== Required action ==
Every line of the data must be copied exactly.
-- Opening Marker --
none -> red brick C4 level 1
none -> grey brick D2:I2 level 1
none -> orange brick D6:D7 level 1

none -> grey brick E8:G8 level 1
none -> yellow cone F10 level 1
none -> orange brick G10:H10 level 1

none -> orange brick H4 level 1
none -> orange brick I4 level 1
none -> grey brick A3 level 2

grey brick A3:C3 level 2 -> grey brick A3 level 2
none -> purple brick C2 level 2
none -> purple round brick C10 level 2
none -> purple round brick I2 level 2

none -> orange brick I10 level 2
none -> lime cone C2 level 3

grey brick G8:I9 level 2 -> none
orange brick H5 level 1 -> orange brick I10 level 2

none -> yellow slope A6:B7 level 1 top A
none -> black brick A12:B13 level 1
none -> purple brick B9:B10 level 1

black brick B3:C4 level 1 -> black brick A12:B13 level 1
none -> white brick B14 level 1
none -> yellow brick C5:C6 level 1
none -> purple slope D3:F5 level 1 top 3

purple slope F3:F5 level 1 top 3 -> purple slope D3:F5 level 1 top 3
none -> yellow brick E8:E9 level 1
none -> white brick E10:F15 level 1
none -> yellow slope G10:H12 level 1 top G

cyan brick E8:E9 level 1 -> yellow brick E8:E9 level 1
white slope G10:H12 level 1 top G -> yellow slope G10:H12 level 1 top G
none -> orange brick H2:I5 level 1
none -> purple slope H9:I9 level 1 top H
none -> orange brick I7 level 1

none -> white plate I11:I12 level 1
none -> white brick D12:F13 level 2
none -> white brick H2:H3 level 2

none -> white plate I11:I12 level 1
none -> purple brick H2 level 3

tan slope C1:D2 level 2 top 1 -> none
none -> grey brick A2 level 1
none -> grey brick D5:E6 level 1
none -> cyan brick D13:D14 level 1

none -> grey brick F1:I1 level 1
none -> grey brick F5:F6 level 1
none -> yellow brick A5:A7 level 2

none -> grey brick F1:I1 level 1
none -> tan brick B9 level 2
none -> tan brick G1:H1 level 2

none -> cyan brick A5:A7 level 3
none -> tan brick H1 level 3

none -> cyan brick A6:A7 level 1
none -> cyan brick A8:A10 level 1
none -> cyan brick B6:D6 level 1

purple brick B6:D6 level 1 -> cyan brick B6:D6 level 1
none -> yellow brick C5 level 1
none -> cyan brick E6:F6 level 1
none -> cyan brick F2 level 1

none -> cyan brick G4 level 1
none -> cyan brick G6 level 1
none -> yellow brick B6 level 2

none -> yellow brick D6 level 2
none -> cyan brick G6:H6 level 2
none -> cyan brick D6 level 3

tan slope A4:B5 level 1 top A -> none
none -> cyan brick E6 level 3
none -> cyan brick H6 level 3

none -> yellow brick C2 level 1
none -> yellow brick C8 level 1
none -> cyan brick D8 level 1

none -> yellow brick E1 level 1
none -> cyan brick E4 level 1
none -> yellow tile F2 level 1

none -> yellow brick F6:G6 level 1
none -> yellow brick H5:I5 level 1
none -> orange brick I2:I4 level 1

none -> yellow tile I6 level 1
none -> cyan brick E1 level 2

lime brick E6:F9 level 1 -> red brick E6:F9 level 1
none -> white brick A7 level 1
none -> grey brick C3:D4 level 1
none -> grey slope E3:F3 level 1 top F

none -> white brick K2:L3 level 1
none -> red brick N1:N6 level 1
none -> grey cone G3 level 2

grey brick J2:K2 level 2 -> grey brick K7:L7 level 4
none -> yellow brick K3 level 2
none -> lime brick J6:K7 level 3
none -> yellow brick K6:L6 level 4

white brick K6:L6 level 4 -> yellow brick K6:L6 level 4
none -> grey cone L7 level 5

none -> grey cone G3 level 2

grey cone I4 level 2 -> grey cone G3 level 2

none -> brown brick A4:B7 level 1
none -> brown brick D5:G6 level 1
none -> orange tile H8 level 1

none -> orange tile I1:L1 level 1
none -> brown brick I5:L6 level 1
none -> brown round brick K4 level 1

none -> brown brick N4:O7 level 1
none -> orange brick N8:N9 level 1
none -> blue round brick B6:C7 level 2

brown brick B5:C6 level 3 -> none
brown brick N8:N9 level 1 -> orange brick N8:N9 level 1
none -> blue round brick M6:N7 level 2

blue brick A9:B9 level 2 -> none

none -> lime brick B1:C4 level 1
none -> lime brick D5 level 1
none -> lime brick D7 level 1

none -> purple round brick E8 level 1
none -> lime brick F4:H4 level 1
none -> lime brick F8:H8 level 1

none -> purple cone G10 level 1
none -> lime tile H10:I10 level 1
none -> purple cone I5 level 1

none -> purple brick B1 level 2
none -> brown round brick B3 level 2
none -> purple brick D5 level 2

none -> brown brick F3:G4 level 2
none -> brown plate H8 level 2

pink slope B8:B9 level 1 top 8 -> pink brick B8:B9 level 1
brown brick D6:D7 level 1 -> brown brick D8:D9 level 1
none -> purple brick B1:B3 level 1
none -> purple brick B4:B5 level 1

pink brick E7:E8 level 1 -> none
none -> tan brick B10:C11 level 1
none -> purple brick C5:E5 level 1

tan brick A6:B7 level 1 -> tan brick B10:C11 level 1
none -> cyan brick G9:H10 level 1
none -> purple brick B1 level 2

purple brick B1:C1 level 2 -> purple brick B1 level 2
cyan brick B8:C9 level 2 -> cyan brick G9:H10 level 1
-- Closing Marker --
== Result below ==
none -> red brick C4 level 1
none -> grey brick D2:I2 level 1
none -> orange brick D6:D7 level 1

none -> grey brick E8:G8 level 1
none -> yellow cone F10 level 1
none -> orange brick G10:H10 level 1

none -> orange brick H4 level 1
none -> orange brick I4 level 1
none -> grey brick A3 level 2

grey brick A3:C3 level 2 -> grey brick A3 level 2
none -> purple brick C2 level 2
none -> purple round brick C10 level 2
none -> purple round brick I2 level 2

none -> orange brick I10 level 2
none -> lime cone C2 level 3

grey brick G8:I9 level 2 -> none
orange brick H5 level 1 -> orange brick I10 level 2

none -> yellow slope A6:B7 level 1 top A
none -> black brick A12:B13 level 1
none -> purple brick B9:B10 level 1

black brick B3:C4 level 1 -> black brick A12:B13 level 1
none -> white brick B14 level 1
none -> yellow brick C5:C6 level 1
none -> purple slope D3:F5 level 1 top 3

purple slope F3:F5 level 1 top 3 -> purple slope D3:F5 level 1 top 3
none -> yellow brick E8:E9 level 1
none -> white brick E10:F15 level 1
none -> yellow slope G10:H12 level 1 top G

cyan brick E8:E9 level 1 -> yellow brick E8:E9 level 1
white slope G10:H12 level 1 top G -> yellow slope G10:H12 level 1 top G
none -> orange brick H2:I5 level 1
none -> purple slope H9:I9 level 1 top H
none -> orange brick I7 level 1

none -> white plate I11:I12 level 1
none -> white brick D12:F13 level 2
none -> white brick H2:H3 level 2

none -> white plate I11:I12 level 1
none -> purple brick H2 level 3

tan slope C1:D2 level 2 top 1 -> none
none -> grey brick A2 level 1
none -> grey brick D5:E6 level 1
none -> cyan brick D13:D14 level 1

none -> grey brick F1:I1 level 1
none -> grey brick F5:F6 level 1
none -> yellow brick A5:A7 level 2

none -> grey brick F1:I1 level 1
none -> tan brick B9 level 2
none -> tan brick G1:H1 level 2

none -> cyan brick A5:A7 level 3
none -> tan brick H1 level 3

none -> cyan brick A6:A7 level 1
none -> cyan brick A8:A10 level 1
none -> cyan brick B6:D6 level 1

purple brick B6:D6 level 1 -> cyan brick B6:D6 level 1
none -> yellow brick C5 level 1
none -> cyan brick E6:F6 level 1
none -> cyan brick F2 level 1

none -> cyan brick G4 level 1
none -> cyan brick G6 level 1
none -> yellow brick B6 level 2

none -> yellow brick D6 level 2
none -> cyan brick G6:H6 level 2
none -> cyan brick D6 level 3

tan slope A4:B5 level 1 top A -> none
none -> cyan brick E6 level 3
none -> cyan brick H6 level 3

none -> yellow brick C2 level 1
none -> yellow brick C8 level 1
none -> cyan brick D8 level 1

none -> yellow brick E1 level 1
none -> cyan brick E4 level 1
none -> yellow tile F2 level 1

none -> yellow brick F6:G6 level 1
none -> yellow brick H5:I5 level 1
none -> orange brick I2:I4 level 1

none -> yellow tile I6 level 1
none -> cyan brick E1 level 2

lime brick E6:F9 level 1 -> red brick E6:F9 level 1
none -> white brick A7 level 1
none -> grey brick C3:D4 level 1
none -> grey slope E3:F3 level 1 top F

none -> white brick K2:L3 level 1
none -> red brick N1:N6 level 1
none -> grey cone G3 level 2

grey brick J2:K2 level 2 -> grey brick K7:L7 level 4
none -> yellow brick K3 level 2
none -> lime brick J6:K7 level 3
none -> yellow brick K6:L6 level 4

white brick K6:L6 level 4 -> yellow brick K6:L6 level 4
none -> grey cone L7 level 5

none -> grey cone G3 level 2

grey cone I4 level 2 -> grey cone G3 level 2

none -> brown brick A4:B7 level 1
none -> brown brick D5:G6 level 1
none -> orange tile H8 level 1

none -> orange tile I1:L1 level 1
none -> brown brick I5:L6 level 1
none -> brown round brick K4 level 1

none -> brown brick N4:O7 level 1
none -> orange brick N8:N9 level 1
none -> blue round brick B6:C7 level 2

brown brick B5:C6 level 3 -> none
brown brick N8:N9 level 1 -> orange brick N8:N9 level 1
none -> blue round brick M6:N7 level 2

blue brick A9:B9 level 2 -> none

none -> lime brick B1:C4 level 1
none -> lime brick D5 level 1
none -> lime brick D7 level 1

none -> purple round brick E8 level 1
none -> lime brick F4:H4 level 1
none -> lime brick F8:H8 level 1

none -> purple cone G10 level 1
none -> lime tile H10:I10 level 1
none -> purple cone I5 level 1

none -> purple brick B1 level 2
none -> brown round brick B3 level 2
none -> purple brick D5 level 2

none -> brown brick F3:G4 level 2
none -> brown plate H8 level 2

pink slope B8:B9 level 1 top 8 -> pink brick B8:B9 level 1
brown brick D6:D7 level 1 -> brown brick D8:D9 level 1
none -> purple brick B1:B3 level 1
none -> purple brick B4:B5 level 1

pink brick E7:E8 level 1 -> none
none -> tan brick B10:C11 level 1
none -> purple brick C5:E5 level 1

tan brick A6:B7 level 1 -> tan brick B10:C11 level 1
none -> cyan brick G9:H10 level 1
none -> purple brick B1 level 2

purple brick B1:C1 level 2 -> purple brick B1 level 2
cyan brick B8:C9 level 2 -> cyan brick G9:H10 level 1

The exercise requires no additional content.